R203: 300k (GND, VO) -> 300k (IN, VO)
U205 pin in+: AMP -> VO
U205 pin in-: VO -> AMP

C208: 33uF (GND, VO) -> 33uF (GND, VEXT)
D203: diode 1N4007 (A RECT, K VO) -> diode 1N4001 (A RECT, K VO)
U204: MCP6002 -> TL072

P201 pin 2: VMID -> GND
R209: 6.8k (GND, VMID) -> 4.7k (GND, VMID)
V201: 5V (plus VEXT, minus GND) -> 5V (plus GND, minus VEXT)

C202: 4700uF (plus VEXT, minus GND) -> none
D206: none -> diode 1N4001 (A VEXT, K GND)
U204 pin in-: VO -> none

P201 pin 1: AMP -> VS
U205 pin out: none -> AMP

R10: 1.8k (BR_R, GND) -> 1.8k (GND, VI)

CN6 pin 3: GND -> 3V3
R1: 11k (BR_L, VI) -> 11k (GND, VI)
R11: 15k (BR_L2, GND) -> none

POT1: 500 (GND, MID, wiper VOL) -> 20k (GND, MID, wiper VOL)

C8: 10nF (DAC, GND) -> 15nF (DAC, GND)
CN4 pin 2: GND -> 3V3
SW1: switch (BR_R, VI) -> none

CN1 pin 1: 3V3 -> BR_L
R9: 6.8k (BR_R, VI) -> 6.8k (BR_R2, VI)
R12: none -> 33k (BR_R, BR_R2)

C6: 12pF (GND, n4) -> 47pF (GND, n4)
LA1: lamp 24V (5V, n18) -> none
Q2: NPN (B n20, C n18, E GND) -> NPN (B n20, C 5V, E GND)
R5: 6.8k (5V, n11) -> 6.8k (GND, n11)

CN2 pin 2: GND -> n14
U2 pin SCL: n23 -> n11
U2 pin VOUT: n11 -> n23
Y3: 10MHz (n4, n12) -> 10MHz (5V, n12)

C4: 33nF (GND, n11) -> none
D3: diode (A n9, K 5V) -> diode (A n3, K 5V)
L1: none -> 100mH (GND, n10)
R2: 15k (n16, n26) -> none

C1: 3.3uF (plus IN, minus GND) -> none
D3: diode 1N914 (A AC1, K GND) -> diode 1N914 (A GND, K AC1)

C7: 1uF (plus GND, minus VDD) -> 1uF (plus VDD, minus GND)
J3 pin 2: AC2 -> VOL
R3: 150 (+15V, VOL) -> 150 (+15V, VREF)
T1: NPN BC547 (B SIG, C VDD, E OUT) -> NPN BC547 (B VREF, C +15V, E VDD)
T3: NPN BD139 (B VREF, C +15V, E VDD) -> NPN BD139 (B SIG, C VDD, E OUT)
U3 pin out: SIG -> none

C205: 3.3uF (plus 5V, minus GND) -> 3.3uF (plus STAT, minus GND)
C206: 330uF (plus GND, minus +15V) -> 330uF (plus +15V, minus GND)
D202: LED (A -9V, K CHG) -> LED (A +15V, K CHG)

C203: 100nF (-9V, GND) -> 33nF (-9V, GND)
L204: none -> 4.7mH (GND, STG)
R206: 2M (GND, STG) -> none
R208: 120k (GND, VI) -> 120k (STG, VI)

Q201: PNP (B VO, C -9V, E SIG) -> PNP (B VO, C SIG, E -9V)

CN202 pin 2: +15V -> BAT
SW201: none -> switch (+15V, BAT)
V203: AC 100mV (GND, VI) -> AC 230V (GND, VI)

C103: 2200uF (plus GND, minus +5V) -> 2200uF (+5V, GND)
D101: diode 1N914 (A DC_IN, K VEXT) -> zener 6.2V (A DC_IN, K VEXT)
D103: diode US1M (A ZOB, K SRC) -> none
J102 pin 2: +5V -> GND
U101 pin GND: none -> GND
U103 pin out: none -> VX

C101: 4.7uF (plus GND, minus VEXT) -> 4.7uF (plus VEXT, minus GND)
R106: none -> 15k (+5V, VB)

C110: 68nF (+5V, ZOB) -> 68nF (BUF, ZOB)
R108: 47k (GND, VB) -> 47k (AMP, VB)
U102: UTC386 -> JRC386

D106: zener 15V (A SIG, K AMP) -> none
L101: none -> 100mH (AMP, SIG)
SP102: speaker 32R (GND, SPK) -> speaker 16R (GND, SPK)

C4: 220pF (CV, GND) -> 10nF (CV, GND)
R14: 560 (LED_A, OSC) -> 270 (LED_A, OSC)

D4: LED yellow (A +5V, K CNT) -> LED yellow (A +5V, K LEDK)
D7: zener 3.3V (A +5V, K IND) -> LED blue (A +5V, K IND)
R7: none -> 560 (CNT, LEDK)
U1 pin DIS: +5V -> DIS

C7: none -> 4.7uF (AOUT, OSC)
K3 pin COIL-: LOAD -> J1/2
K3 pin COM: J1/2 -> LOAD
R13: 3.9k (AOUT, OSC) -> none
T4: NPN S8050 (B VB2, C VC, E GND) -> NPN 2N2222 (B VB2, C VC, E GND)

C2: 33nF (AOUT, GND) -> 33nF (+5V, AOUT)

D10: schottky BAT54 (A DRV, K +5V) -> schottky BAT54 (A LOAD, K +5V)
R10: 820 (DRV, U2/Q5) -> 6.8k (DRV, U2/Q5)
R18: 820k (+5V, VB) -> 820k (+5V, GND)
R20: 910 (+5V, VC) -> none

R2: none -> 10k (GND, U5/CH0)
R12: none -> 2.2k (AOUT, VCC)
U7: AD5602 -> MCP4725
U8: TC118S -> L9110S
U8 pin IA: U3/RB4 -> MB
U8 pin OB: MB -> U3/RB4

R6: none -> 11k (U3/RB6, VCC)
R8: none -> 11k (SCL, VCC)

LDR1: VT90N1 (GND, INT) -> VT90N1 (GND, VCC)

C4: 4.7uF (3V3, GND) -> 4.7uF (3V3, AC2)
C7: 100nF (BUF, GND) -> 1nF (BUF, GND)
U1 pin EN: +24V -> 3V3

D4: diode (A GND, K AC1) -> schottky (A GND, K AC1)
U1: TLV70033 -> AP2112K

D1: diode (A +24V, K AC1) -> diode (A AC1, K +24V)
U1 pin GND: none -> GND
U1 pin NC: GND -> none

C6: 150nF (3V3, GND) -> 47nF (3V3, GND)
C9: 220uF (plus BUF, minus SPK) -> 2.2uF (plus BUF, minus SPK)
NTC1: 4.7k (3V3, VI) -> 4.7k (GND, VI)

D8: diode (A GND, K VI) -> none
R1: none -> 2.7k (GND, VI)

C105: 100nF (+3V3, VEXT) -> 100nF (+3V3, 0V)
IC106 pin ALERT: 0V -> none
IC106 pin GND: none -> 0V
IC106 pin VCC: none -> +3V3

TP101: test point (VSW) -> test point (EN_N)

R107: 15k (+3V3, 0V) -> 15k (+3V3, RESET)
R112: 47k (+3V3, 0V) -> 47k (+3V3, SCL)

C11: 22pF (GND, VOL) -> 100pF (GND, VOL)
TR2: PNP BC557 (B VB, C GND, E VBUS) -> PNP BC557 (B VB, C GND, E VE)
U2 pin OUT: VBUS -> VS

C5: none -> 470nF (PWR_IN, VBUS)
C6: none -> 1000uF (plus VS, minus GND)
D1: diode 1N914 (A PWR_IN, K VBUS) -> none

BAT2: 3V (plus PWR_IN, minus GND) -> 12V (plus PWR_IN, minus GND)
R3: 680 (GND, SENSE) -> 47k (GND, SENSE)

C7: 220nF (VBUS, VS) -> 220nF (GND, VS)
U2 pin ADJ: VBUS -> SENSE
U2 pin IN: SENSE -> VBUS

--

• _TASK TO CARRY OUT_
The required answer is the run of lines above, starting at the line with "K3 pin COIL-: LOAD -> J1/2" and ending at the line with "R10: 820 (DRV, U2/Q5) -> 6.8k (DRV, U2/Q5)", reproduced exactly with both ends.

• _SOLVED EXERCISE_
K3 pin COIL-: LOAD -> J1/2
K3 pin COM: J1/2 -> LOAD
R13: 3.9k (AOUT, OSC) -> none
T4: NPN S8050 (B VB2, C VC, E GND) -> NPN 2N2222 (B VB2, C VC, E GND)

C2: 33nF (AOUT, GND) -> 33nF (+5V, AOUT)

D10: schottky BAT54 (A DRV, K +5V) -> schottky BAT54 (A LOAD, K +5V)
R10: 820 (DRV, U2/Q5) -> 6.8k (DRV, U2/Q5)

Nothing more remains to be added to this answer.